YOUR INSTRUCTIONS: Could you write out all of the data again, word for word?

==== SOURCE MATERIAL

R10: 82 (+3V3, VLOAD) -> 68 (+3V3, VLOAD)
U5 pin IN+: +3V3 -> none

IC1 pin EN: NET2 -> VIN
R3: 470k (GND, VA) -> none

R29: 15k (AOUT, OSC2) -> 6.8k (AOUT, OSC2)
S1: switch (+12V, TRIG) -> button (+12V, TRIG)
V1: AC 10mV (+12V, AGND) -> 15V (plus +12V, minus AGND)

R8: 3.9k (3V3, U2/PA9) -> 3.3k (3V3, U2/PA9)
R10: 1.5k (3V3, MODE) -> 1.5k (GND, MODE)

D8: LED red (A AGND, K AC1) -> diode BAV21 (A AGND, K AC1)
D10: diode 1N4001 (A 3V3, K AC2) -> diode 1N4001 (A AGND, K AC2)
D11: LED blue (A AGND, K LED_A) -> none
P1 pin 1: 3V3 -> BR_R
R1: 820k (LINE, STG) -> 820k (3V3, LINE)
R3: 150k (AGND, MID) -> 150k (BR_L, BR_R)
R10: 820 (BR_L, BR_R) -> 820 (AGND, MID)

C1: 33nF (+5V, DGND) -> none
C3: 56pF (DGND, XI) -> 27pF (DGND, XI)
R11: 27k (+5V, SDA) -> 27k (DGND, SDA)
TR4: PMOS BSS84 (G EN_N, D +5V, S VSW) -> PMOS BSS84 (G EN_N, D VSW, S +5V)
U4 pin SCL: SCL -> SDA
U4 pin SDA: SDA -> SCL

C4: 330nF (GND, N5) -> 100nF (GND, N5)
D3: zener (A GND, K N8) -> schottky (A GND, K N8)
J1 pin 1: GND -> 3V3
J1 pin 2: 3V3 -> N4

========

EXPECTED ANSWER:
R10: 82 (+3V3, VLOAD) -> 68 (+3V3, VLOAD)
U5 pin IN+: +3V3 -> none

IC1 pin EN: NET2 -> VIN
R3: 470k (GND, VA) -> none

R29: 15k (AOUT, OSC2) -> 6.8k (AOUT, OSC2)
S1: switch (+12V, TRIG) -> button (+12V, TRIG)
V1: AC 10mV (+12V, AGND) -> 15V (plus +12V, minus AGND)

R8: 3.9k (3V3, U2/PA9) -> 3.3k (3V3, U2/PA9)
R10: 1.5k (3V3, MODE) -> 1.5k (GND, MODE)

D8: LED red (A AGND, K AC1) -> diode BAV21 (A AGND, K AC1)
D10: diode 1N4001 (A 3V3, K AC2) -> diode 1N4001 (A AGND, K AC2)
D11: LED blue (A AGND, K LED_A) -> none
P1 pin 1: 3V3 -> BR_R
R1: 820k (LINE, STG) -> 820k (3V3, LINE)
R3: 150k (AGND, MID) -> 150k (BR_L, BR_R)
R10: 820 (BR_L, BR_R) -> 820 (AGND, MID)

C1: 33nF (+5V, DGND) -> none
C3: 56pF (DGND, XI) -> 27pF (DGND, XI)
R11: 27k (+5V, SDA) -> 27k (DGND, SDA)
TR4: PMOS BSS84 (G EN_N, D +5V, S VSW) -> PMOS BSS84 (G EN_N, D VSW, S +5V)
U4 pin SCL: SCL -> SDA
U4 pin SDA: SDA -> SCL

C4: 330nF (GND, N5) -> 100nF (GND, N5)
D3: zener (A GND, K N8) -> schottky (A GND, K N8)
J1 pin 1: GND -> 3V3
J1 pin 2: 3V3 -> N4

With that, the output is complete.